_Problem:_
Skip the images; return every entry exactly.

_Recorded data:_
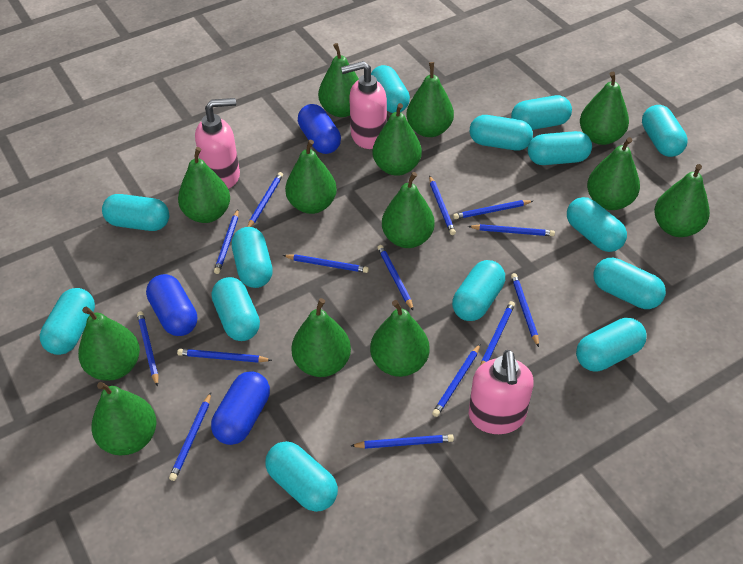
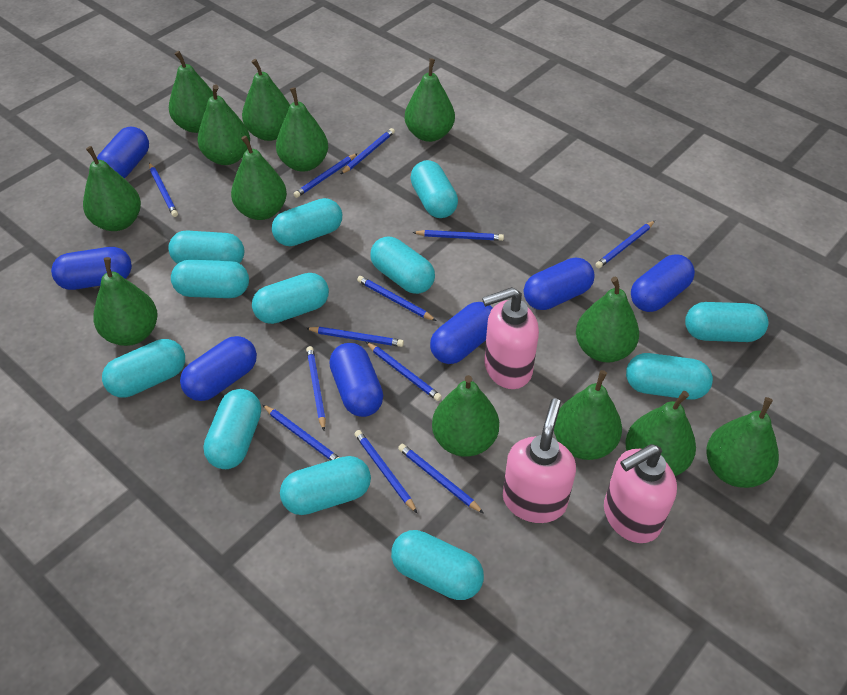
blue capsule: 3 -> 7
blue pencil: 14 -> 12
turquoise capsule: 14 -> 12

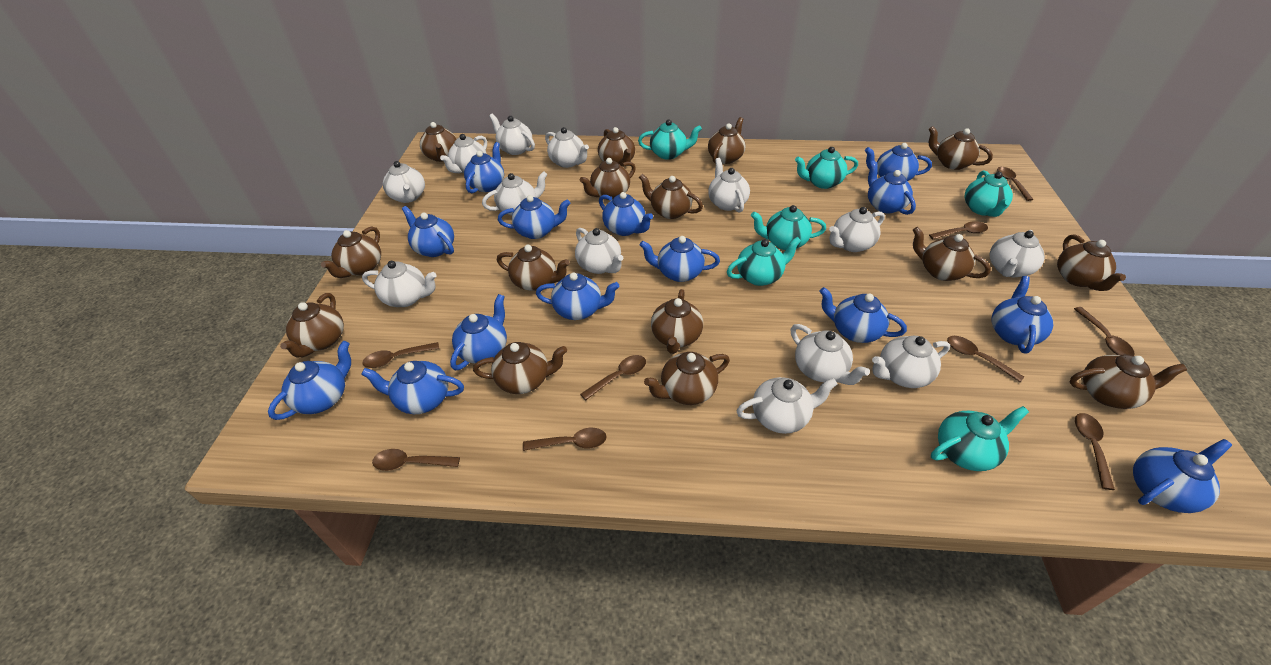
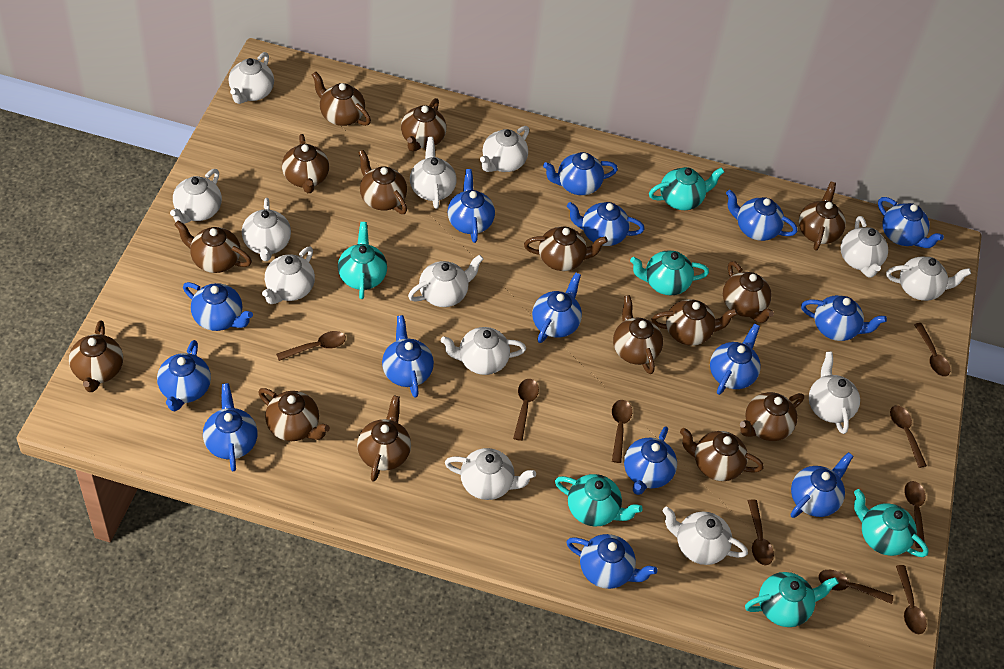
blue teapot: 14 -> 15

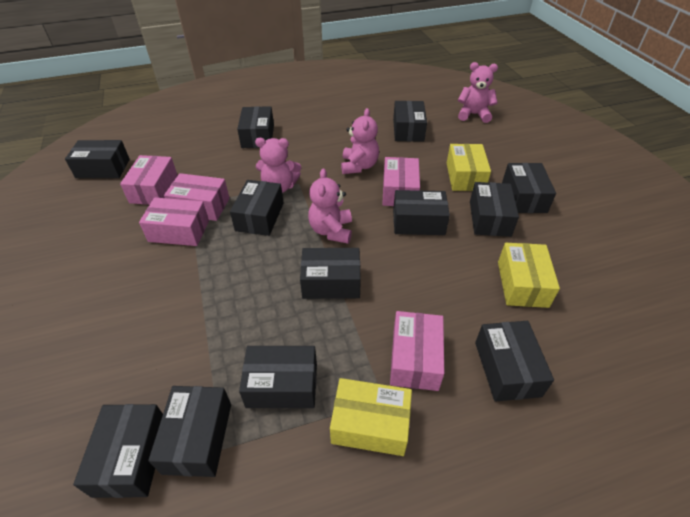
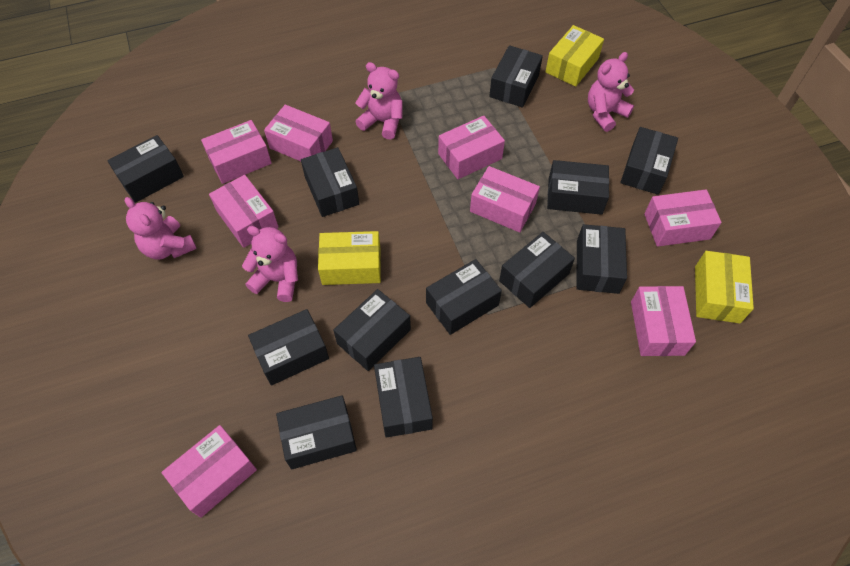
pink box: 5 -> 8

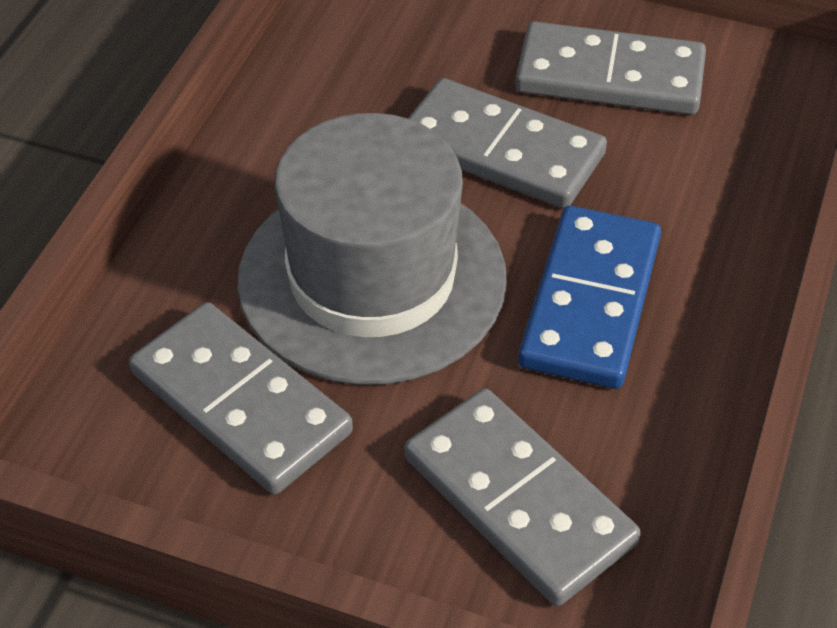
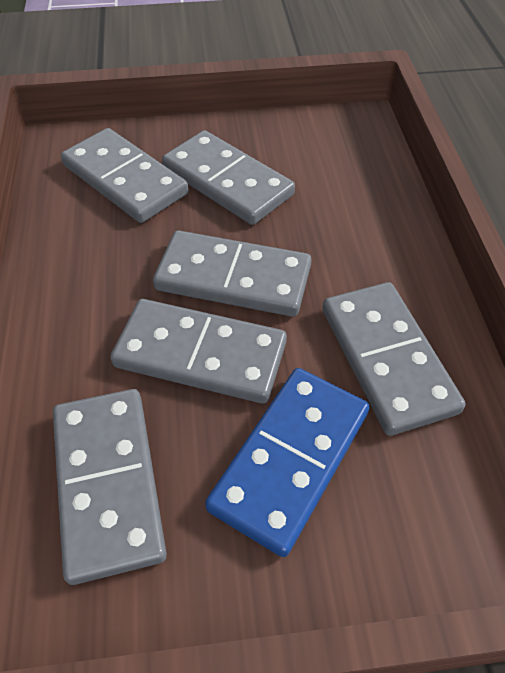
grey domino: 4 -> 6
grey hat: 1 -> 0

_Answer space:_
blue capsule: 3 -> 7
blue pencil: 14 -> 12
turquoise capsule: 14 -> 12

blue teapot: 14 -> 15

pink box: 5 -> 8

grey domino: 4 -> 6
grey hat: 1 -> 0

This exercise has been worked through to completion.